Problem details: Could you copy every entry exactly, dropping the pictures?

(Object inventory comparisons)
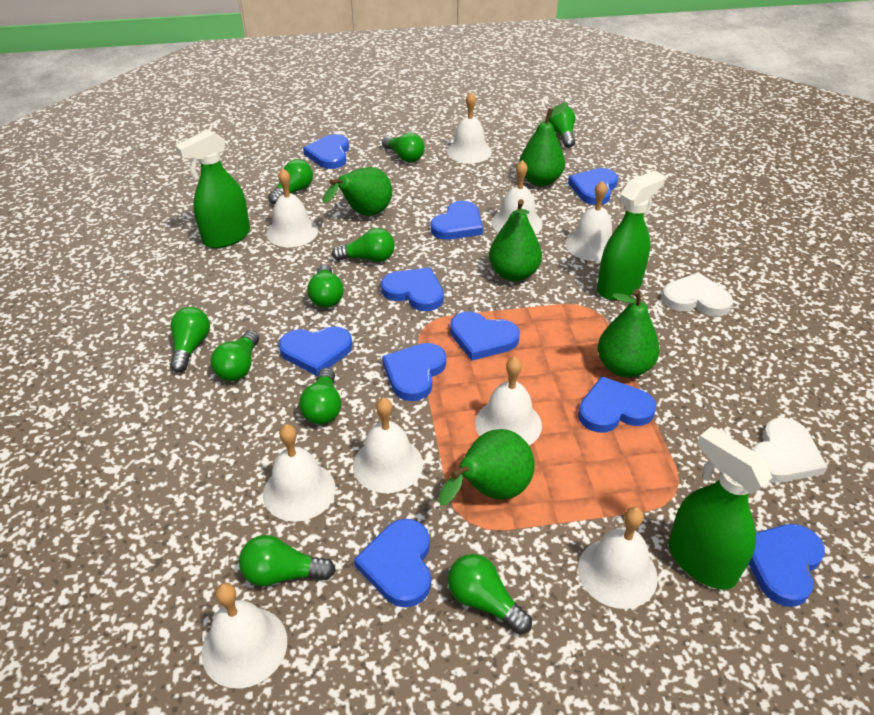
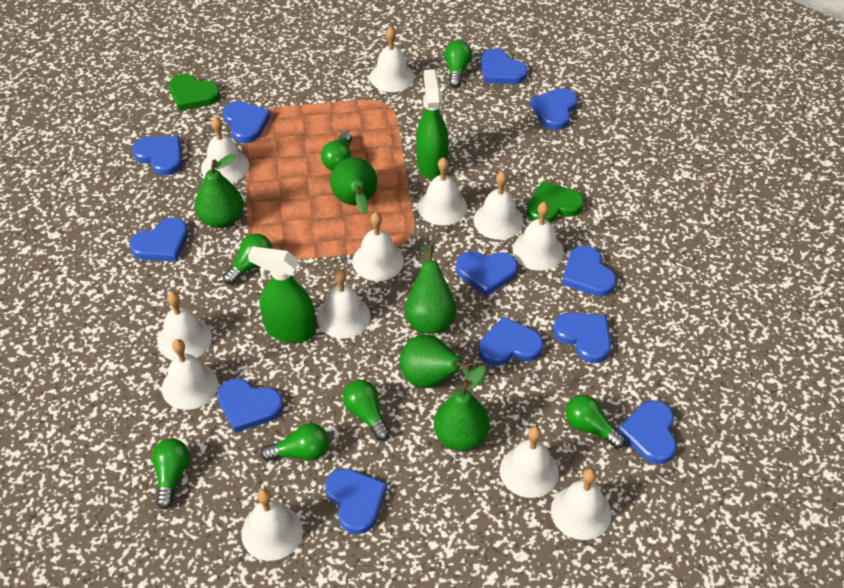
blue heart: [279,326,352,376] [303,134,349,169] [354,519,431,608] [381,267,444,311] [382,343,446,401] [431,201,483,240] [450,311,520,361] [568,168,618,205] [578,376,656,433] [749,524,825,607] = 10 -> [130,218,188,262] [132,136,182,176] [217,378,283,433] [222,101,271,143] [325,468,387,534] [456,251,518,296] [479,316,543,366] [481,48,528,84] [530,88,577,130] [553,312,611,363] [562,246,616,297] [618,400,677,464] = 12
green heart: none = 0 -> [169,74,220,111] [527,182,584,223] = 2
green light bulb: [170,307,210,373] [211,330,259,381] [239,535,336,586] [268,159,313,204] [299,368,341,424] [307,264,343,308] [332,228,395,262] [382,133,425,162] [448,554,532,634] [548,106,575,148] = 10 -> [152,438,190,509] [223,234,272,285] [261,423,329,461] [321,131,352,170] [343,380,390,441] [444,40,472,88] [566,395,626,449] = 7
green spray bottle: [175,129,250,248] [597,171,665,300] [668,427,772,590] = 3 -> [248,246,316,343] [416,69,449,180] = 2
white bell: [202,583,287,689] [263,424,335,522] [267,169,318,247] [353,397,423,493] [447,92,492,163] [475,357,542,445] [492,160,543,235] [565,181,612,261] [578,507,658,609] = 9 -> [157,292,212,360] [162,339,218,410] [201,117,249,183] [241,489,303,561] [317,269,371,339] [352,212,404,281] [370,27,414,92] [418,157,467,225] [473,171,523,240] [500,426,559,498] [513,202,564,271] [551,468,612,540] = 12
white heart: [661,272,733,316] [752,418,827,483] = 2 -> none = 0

Reply:
blue heart: [279,326,352,376] [303,134,349,169] [354,519,431,608] [381,267,444,311] [382,343,446,401] [431,201,483,240] [450,311,520,361] [568,168,618,205] [578,376,656,433] [749,524,825,607] = 10 -> [130,218,188,262] [132,136,182,176] [217,378,283,433] [222,101,271,143] [325,468,387,534] [456,251,518,296] [479,316,543,366] [481,48,528,84] [530,88,577,130] [553,312,611,363] [562,246,616,297] [618,400,677,464] = 12
green heart: none = 0 -> [169,74,220,111] [527,182,584,223] = 2
green light bulb: [170,307,210,373] [211,330,259,381] [239,535,336,586] [268,159,313,204] [299,368,341,424] [307,264,343,308] [332,228,395,262] [382,133,425,162] [448,554,532,634] [548,106,575,148] = 10 -> [152,438,190,509] [223,234,272,285] [261,423,329,461] [321,131,352,170] [343,380,390,441] [444,40,472,88] [566,395,626,449] = 7
green spray bottle: [175,129,250,248] [597,171,665,300] [668,427,772,590] = 3 -> [248,246,316,343] [416,69,449,180] = 2
white bell: [202,583,287,689] [263,424,335,522] [267,169,318,247] [353,397,423,493] [447,92,492,163] [475,357,542,445] [492,160,543,235] [565,181,612,261] [578,507,658,609] = 9 -> [157,292,212,360] [162,339,218,410] [201,117,249,183] [241,489,303,561] [317,269,371,339] [352,212,404,281] [370,27,414,92] [418,157,467,225] [473,171,523,240] [500,426,559,498] [513,202,564,271] [551,468,612,540] = 12
white heart: [661,272,733,316] [752,418,827,483] = 2 -> none = 0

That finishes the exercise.